[[ Data listing, beginning ]]

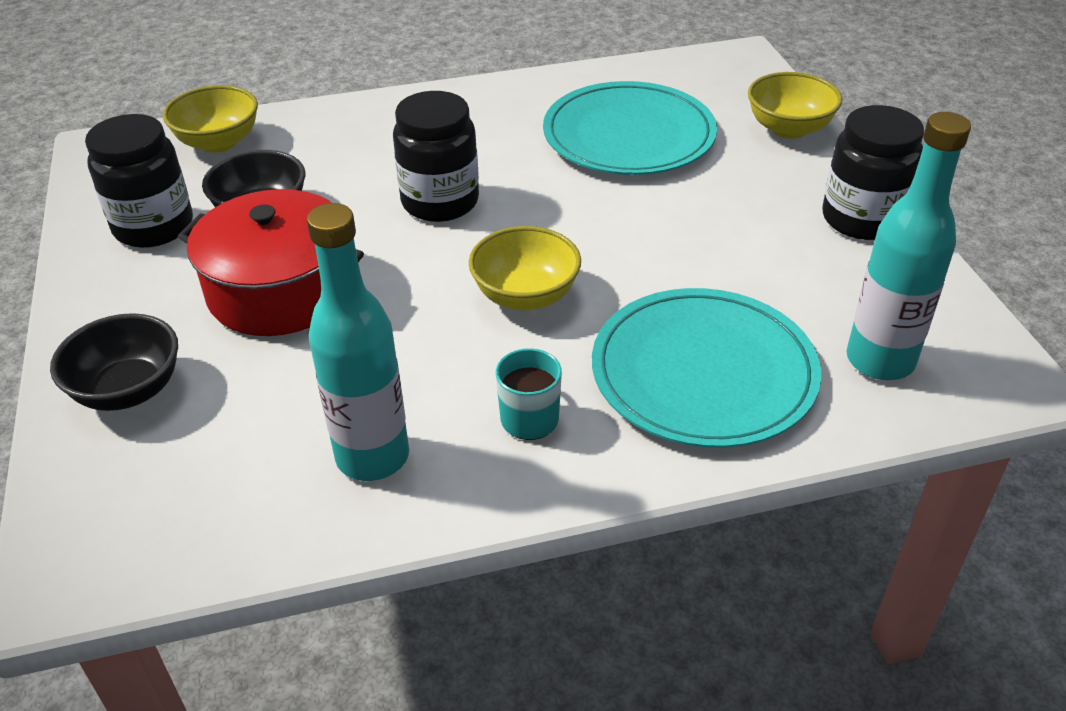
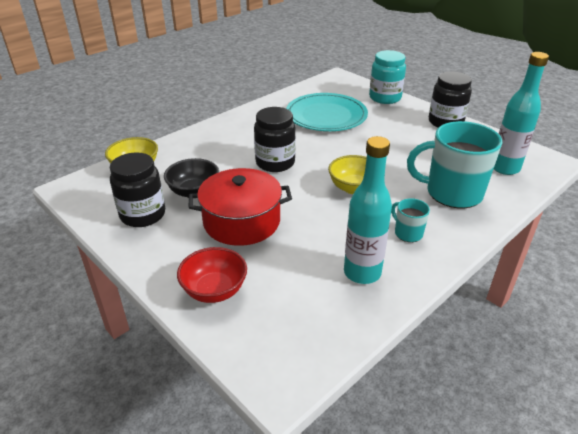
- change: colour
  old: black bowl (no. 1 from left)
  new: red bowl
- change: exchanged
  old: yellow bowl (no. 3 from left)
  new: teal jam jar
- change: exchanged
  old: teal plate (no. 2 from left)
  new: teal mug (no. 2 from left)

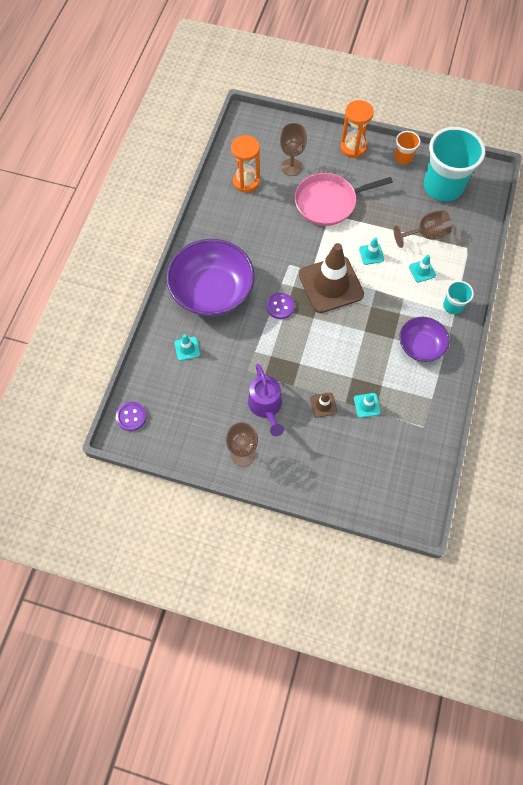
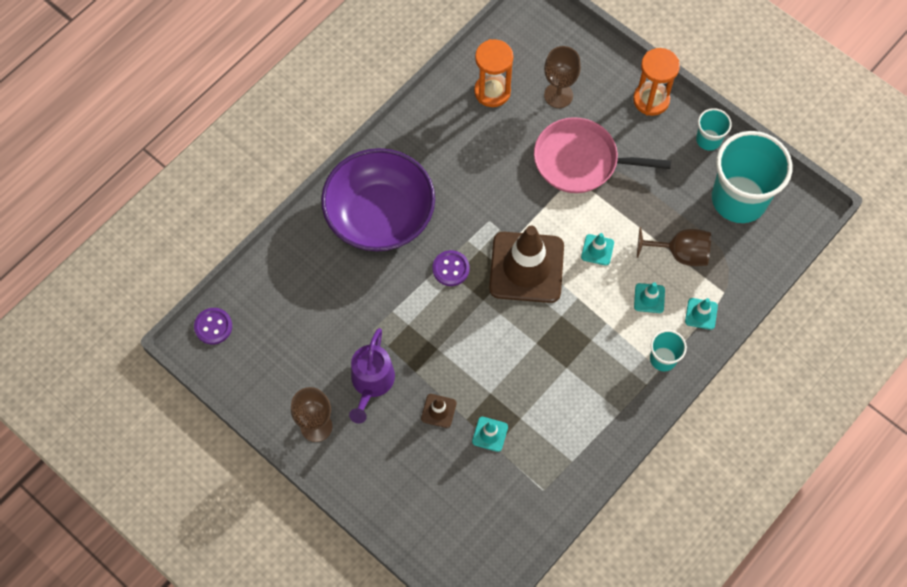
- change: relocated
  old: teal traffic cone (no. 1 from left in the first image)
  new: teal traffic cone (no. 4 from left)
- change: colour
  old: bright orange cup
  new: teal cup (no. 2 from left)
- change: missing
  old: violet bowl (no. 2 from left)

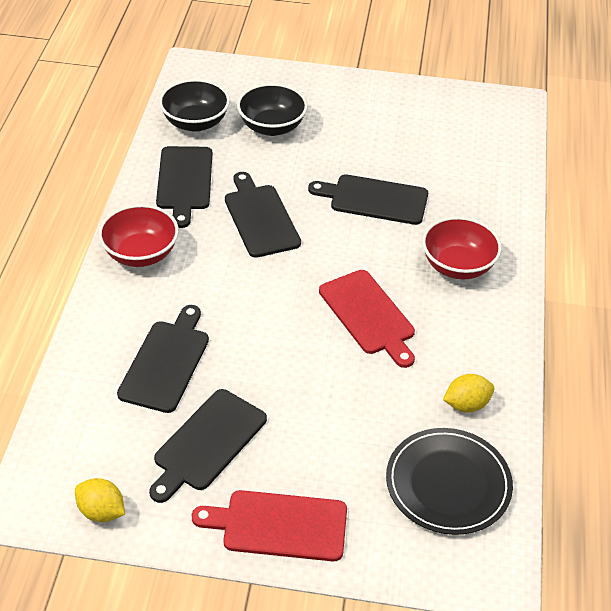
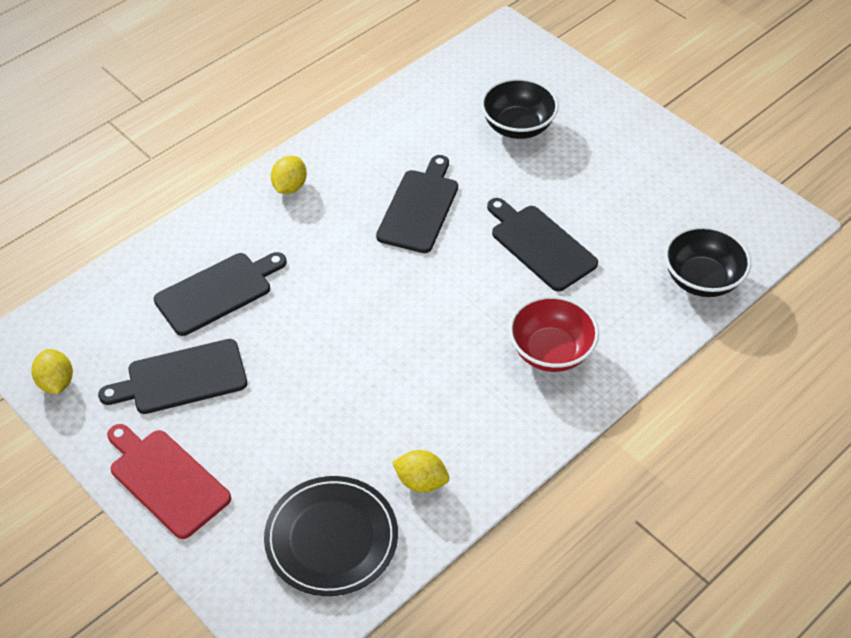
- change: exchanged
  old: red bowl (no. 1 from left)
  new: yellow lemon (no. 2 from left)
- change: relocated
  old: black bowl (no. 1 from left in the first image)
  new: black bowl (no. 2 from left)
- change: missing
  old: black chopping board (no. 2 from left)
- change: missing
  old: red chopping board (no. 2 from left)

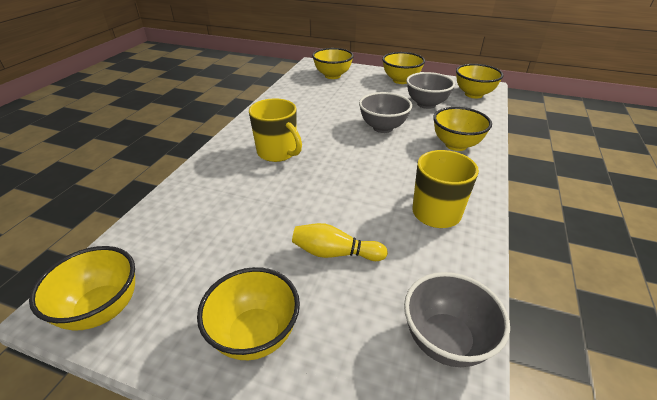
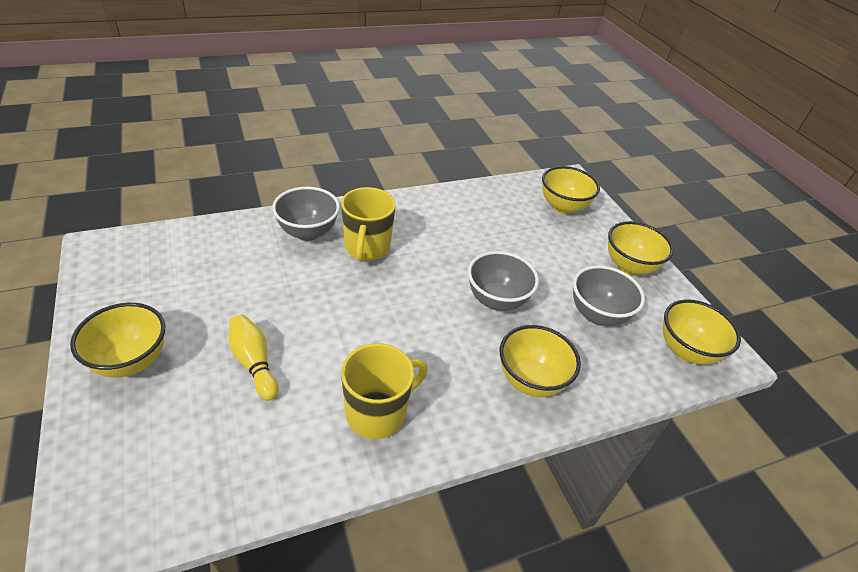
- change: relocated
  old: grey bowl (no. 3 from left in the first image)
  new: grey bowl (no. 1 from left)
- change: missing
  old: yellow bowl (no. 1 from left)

[[ Data listing, end ]]

§ **Exercise**: The exact lines from the beginning of the data through the one that contains "old: bright orange cup" must be given again, both ends included, and pictures must be left out.

§ **Answer space**:
- change: colour
  old: black bowl (no. 1 from left)
  new: red bowl
- change: exchanged
  old: yellow bowl (no. 3 from left)
  new: teal jam jar
- change: exchanged
  old: teal plate (no. 2 from left)
  new: teal mug (no. 2 from left)

- change: relocated
  old: teal traffic cone (no. 1 from left in the first image)
  new: teal traffic cone (no. 4 from left)
- change: colour
  old: bright orange cup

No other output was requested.